Dataset extract START

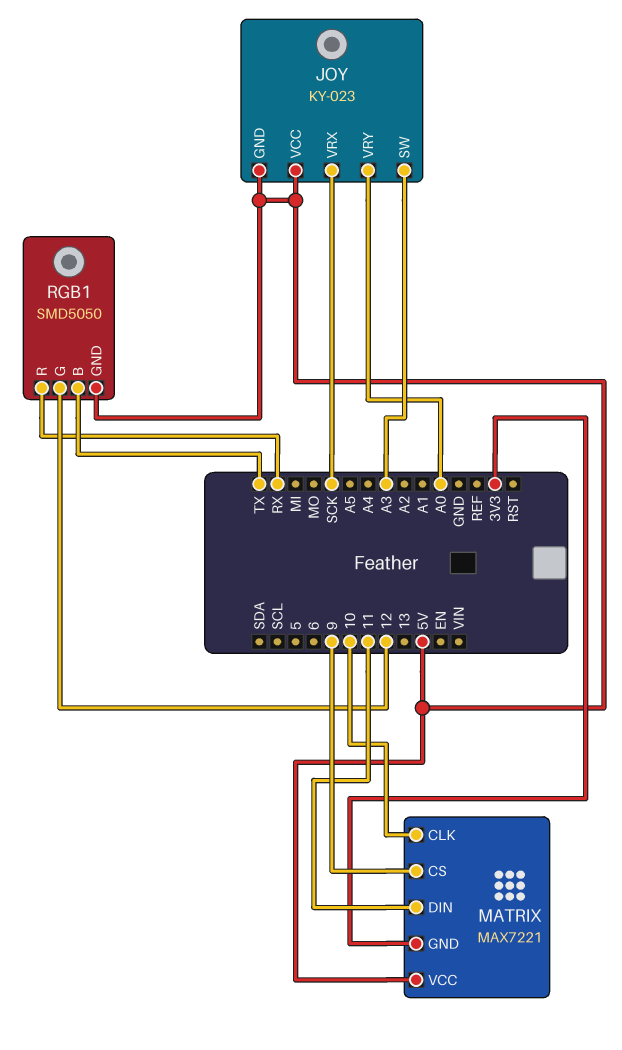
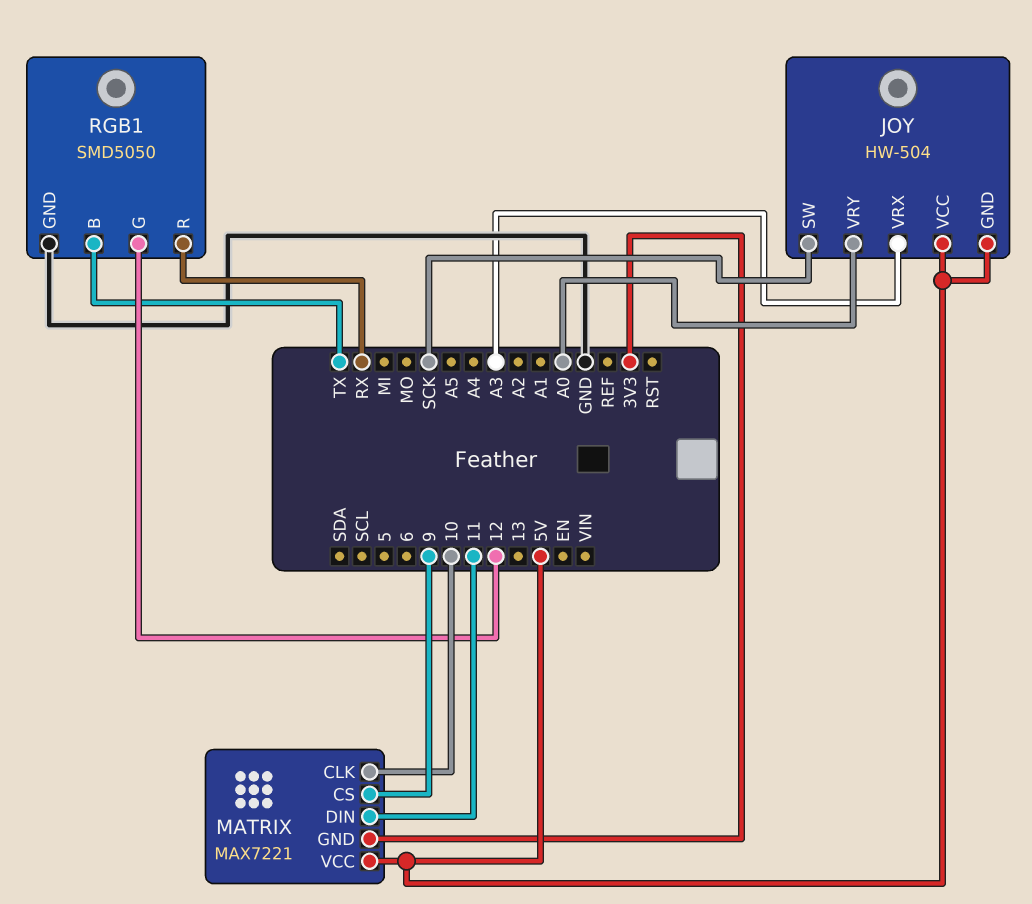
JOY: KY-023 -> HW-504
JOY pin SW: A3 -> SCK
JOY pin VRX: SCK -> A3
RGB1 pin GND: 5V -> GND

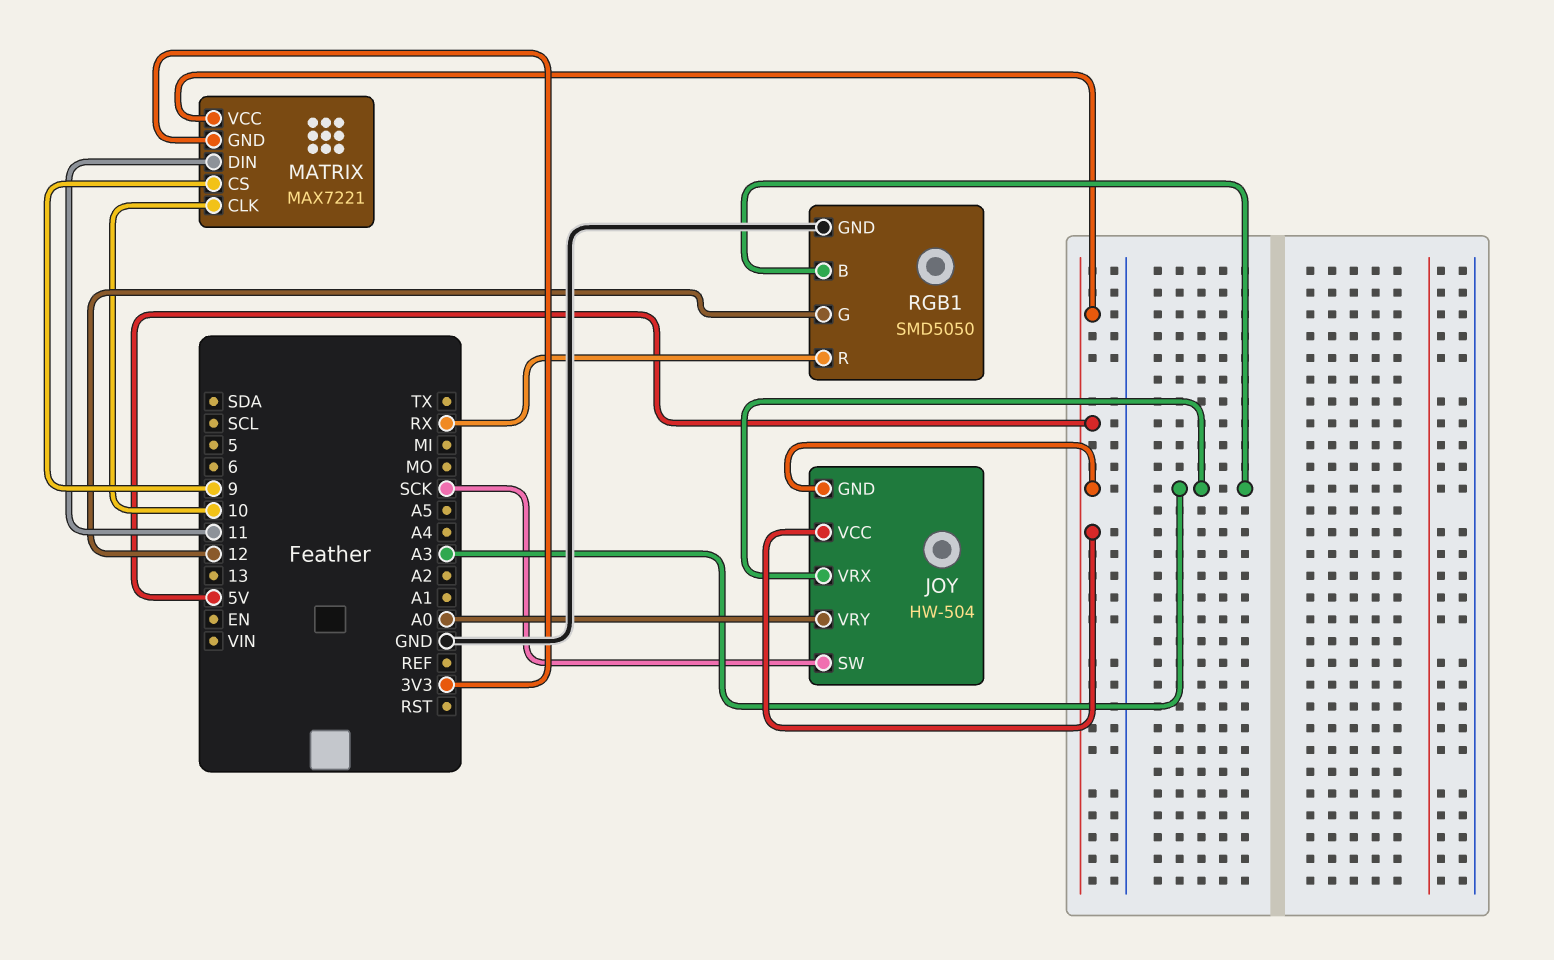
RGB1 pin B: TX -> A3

Dataset extract END
Dataset extract START

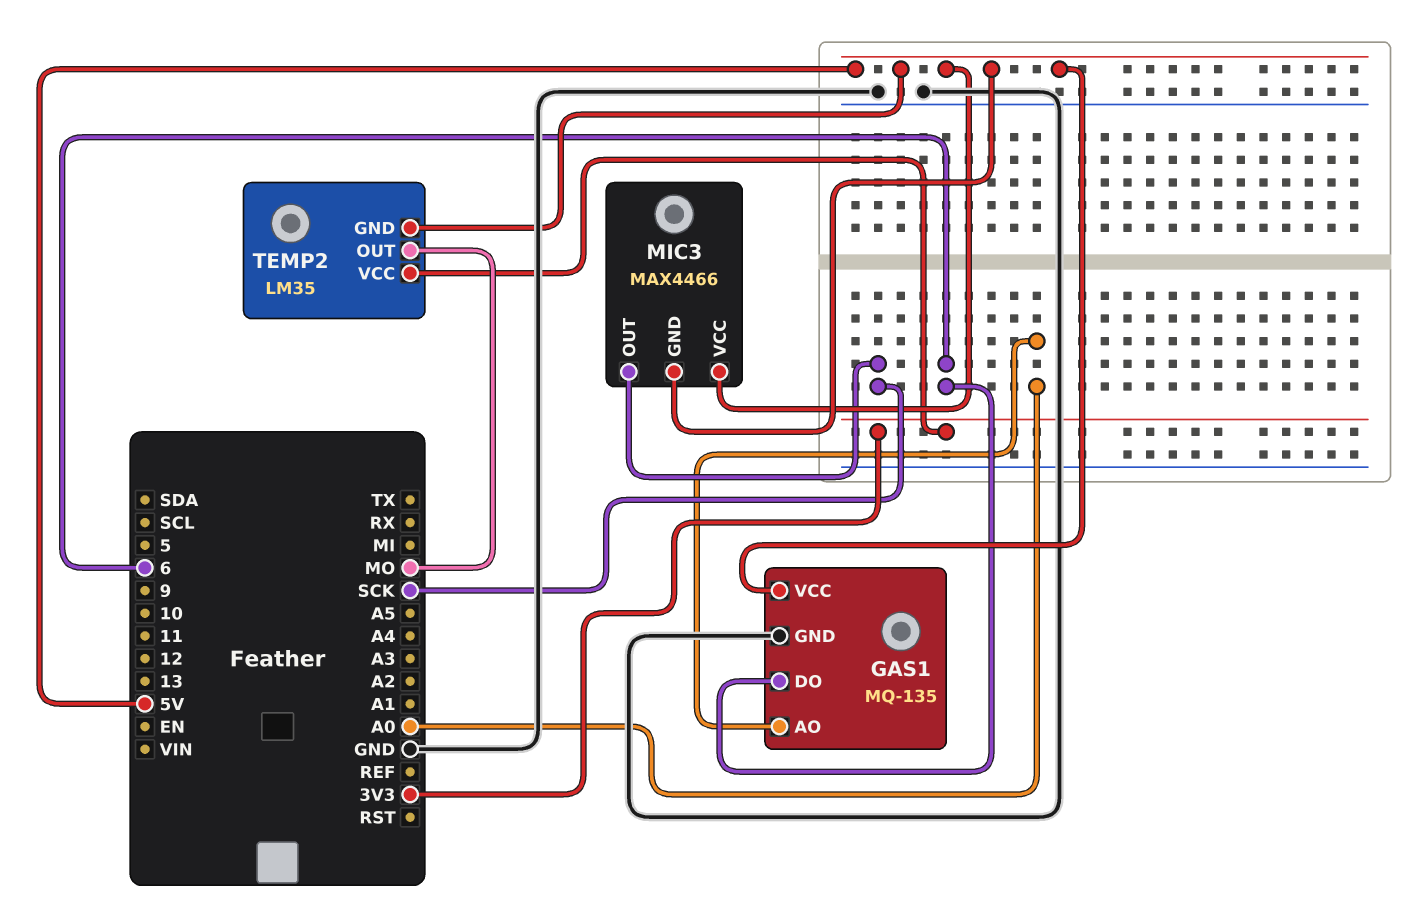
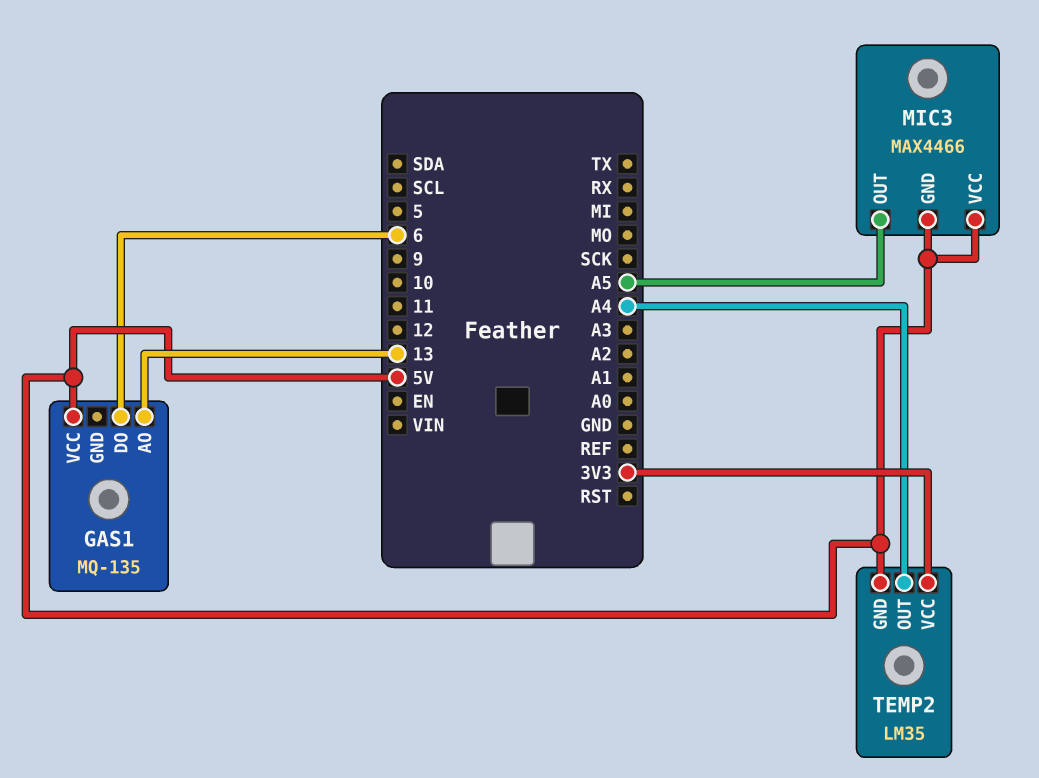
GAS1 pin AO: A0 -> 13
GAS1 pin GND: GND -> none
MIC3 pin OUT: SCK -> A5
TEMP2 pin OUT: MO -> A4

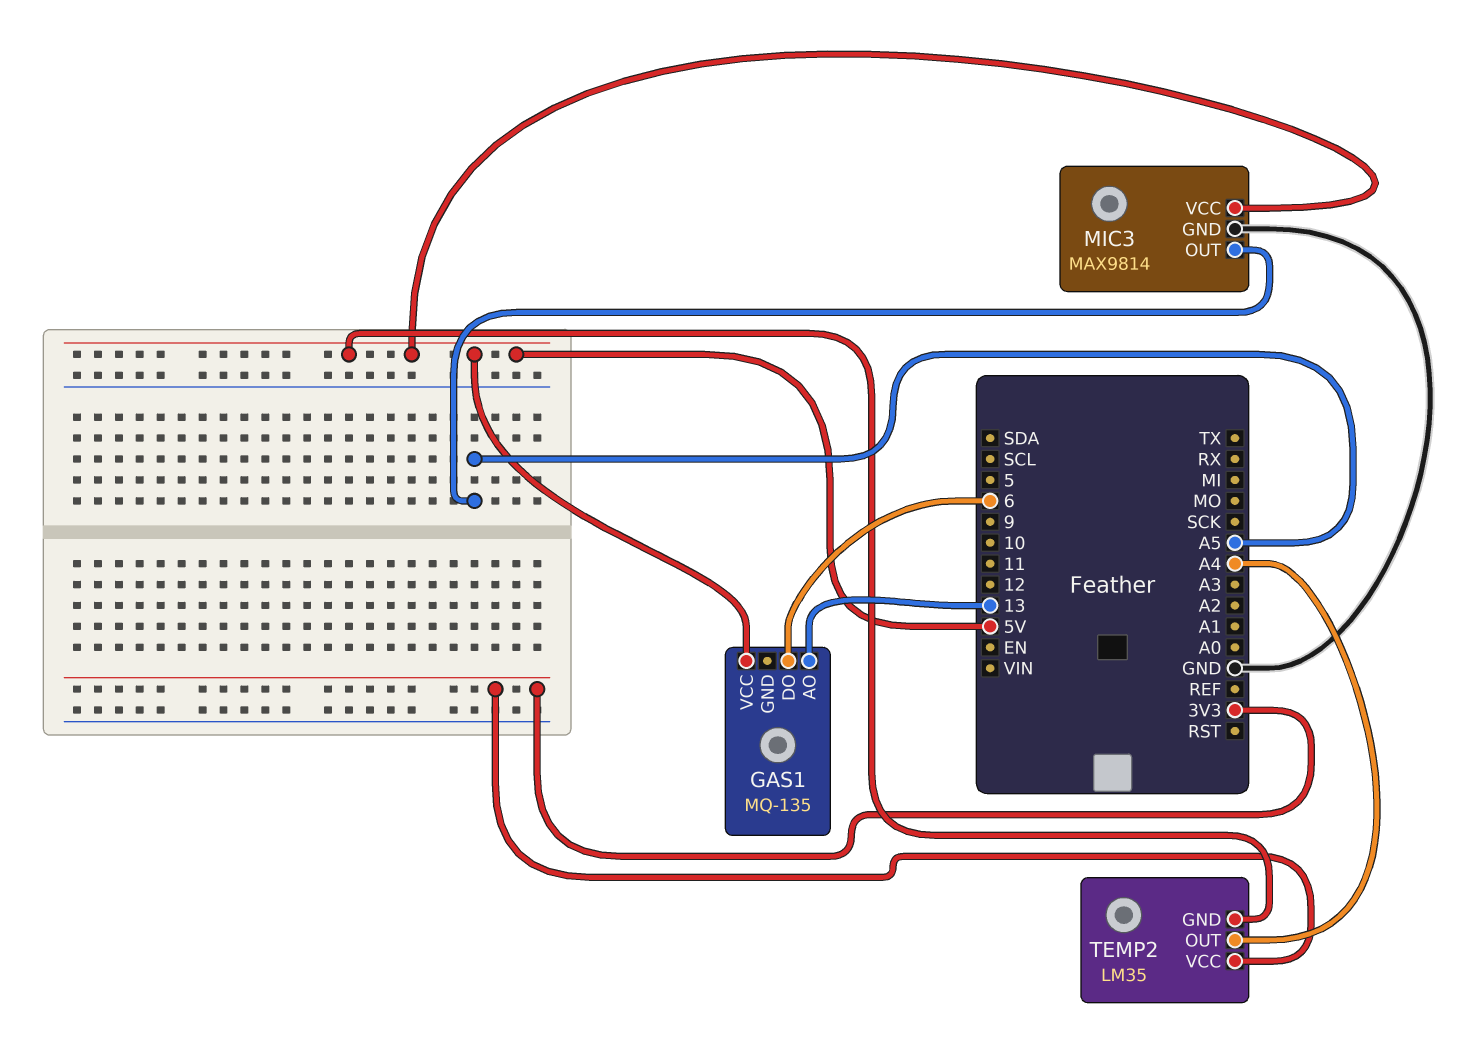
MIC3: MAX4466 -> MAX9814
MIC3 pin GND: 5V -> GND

Dataset extract END

• Task to complete: Which part of the entries opens with the line containing "JOY pin SW: A3 -> SCK" and closes with the line containing "RGB1 pin B: TX -> A3"? Output that part exactly, ends included, pictures excluded.

• Exercise answer:
JOY pin SW: A3 -> SCK
JOY pin VRX: SCK -> A3
RGB1 pin GND: 5V -> GND

RGB1 pin B: TX -> A3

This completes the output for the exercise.